**Records for the task**:

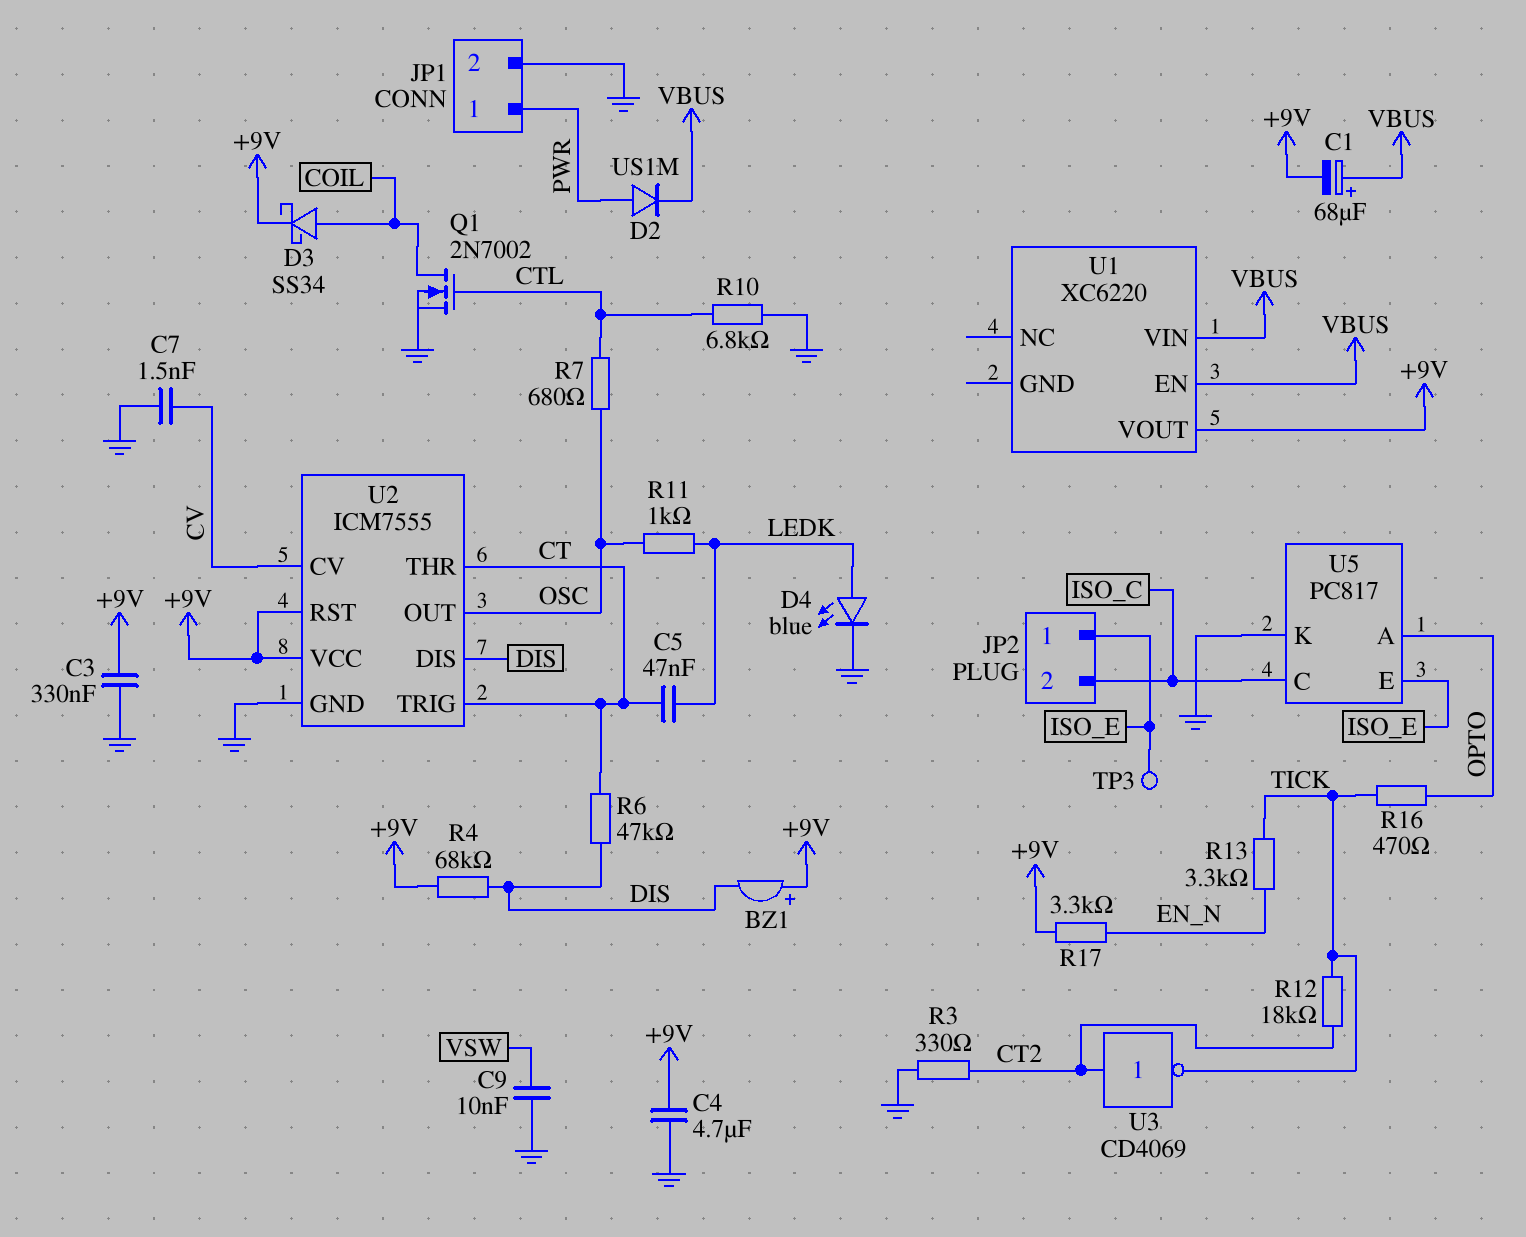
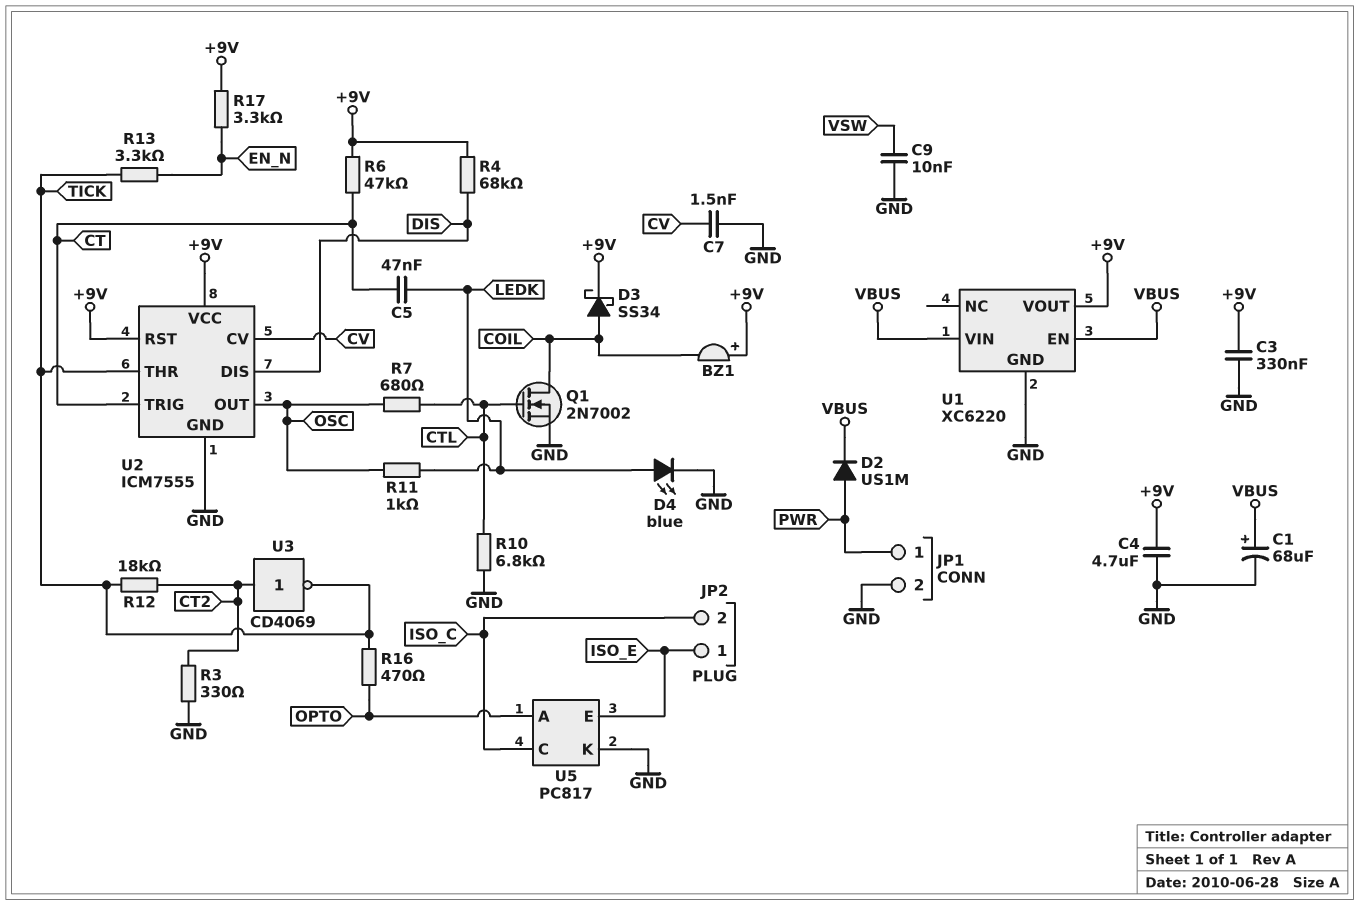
BZ1: buzzer (plus +9V, minus DIS) -> buzzer (plus +9V, minus COIL)
C1: 68uF (plus VBUS, minus +9V) -> 68uF (plus VBUS, minus GND)
R6: 47k (CT, DIS) -> 47k (+9V, CT)
TP3: test point (ISO_E) -> none
U1 pin GND: none -> GND
U2 pin THR: CT -> TICK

**Work to complete**: Output only the lines that run from the one containing "C1: 68uF (plus" through the last line of the material above, both included.

**Answer section**:
C1: 68uF (plus VBUS, minus +9V) -> 68uF (plus VBUS, minus GND)
R6: 47k (CT, DIS) -> 47k (+9V, CT)
TP3: test point (ISO_E) -> none
U1 pin GND: none -> GND
U2 pin THR: CT -> TICK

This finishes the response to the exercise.